**WHAT YOU NEED TO DO**
Using the material that follows, say how many lines contain the string "blue". Answer with a number only.

**INFORMATION SHOWN**
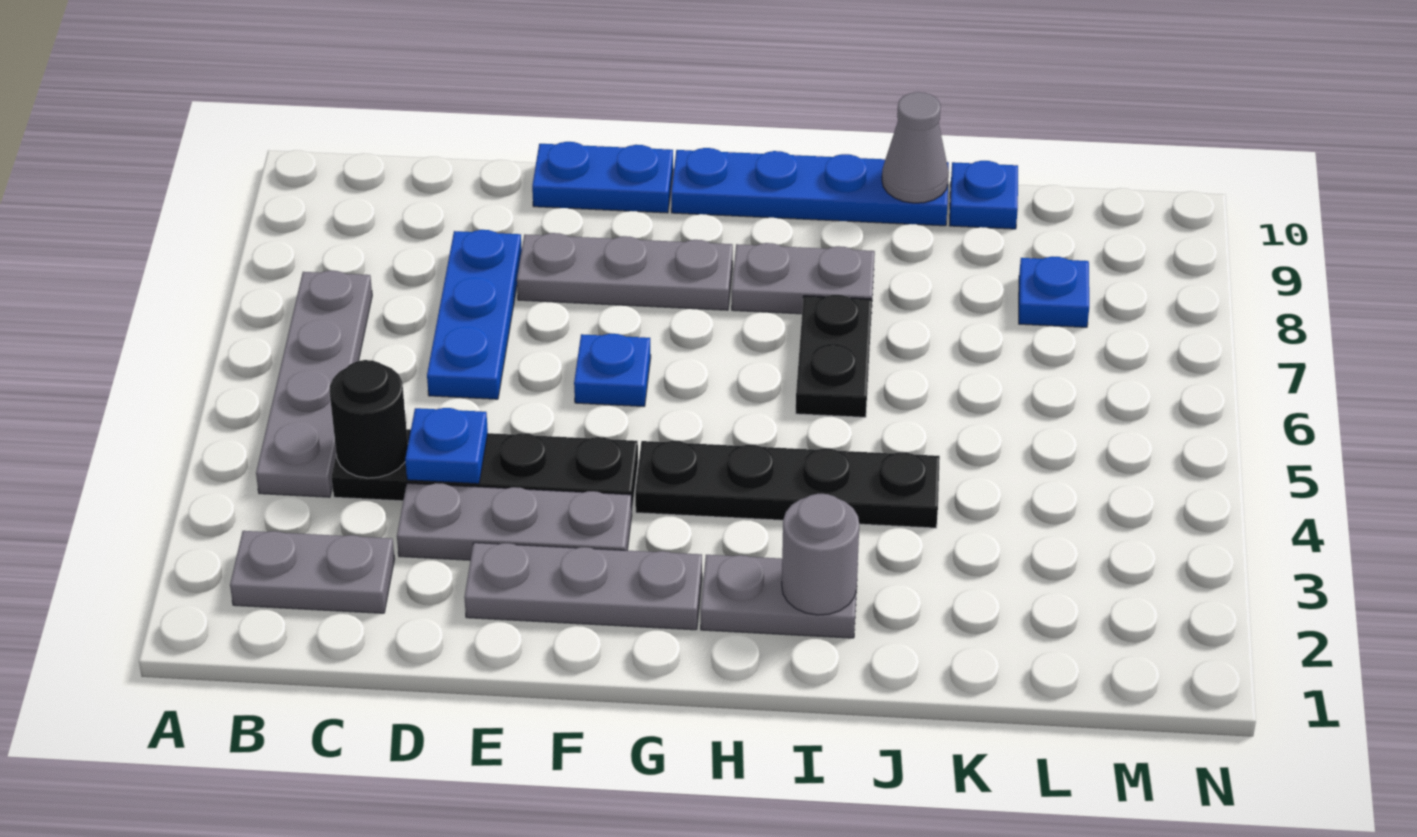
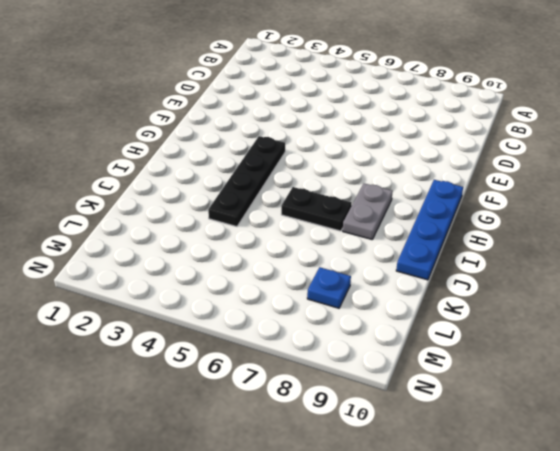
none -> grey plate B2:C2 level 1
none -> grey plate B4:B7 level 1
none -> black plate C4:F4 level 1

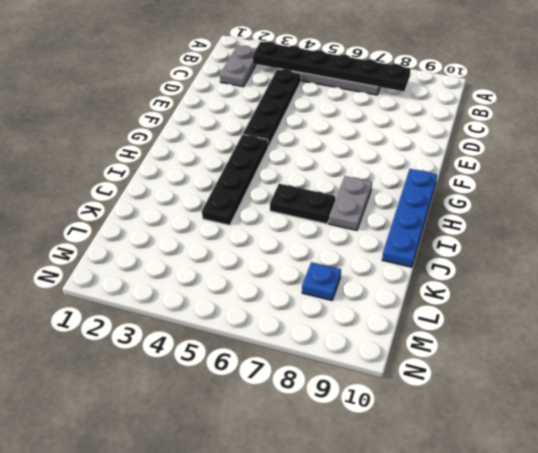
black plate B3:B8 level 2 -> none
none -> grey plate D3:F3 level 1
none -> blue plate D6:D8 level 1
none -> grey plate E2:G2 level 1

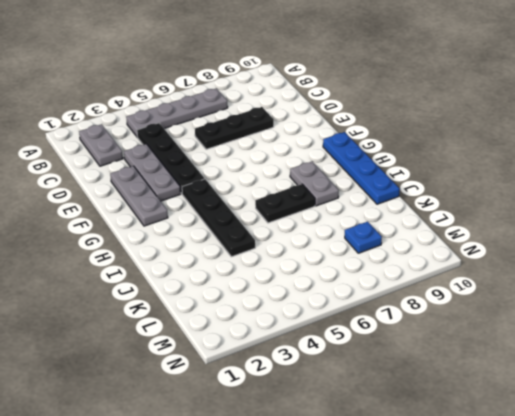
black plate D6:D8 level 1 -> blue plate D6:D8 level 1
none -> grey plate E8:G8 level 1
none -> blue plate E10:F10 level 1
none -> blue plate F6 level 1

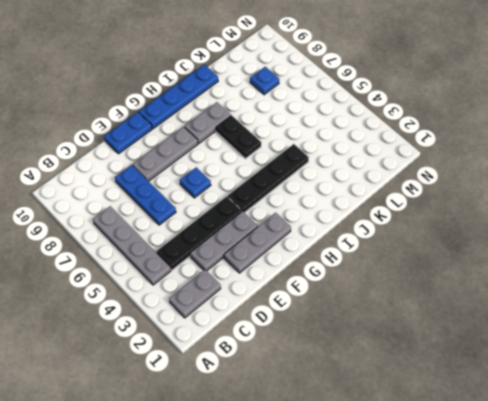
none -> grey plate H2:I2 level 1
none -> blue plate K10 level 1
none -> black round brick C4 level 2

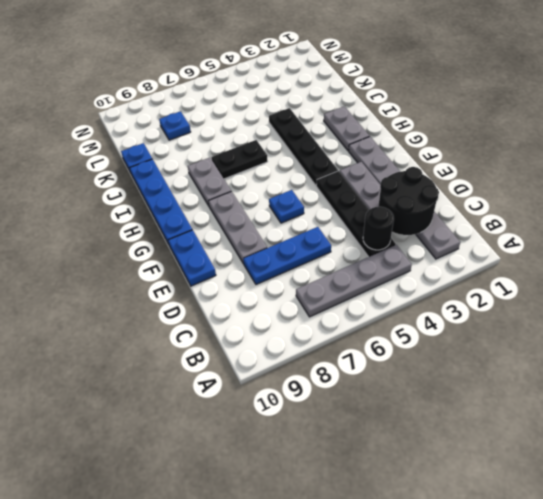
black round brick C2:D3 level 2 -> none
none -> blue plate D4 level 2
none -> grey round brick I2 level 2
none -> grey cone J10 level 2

**OUTPUT FOR THIS EXERCISE**
6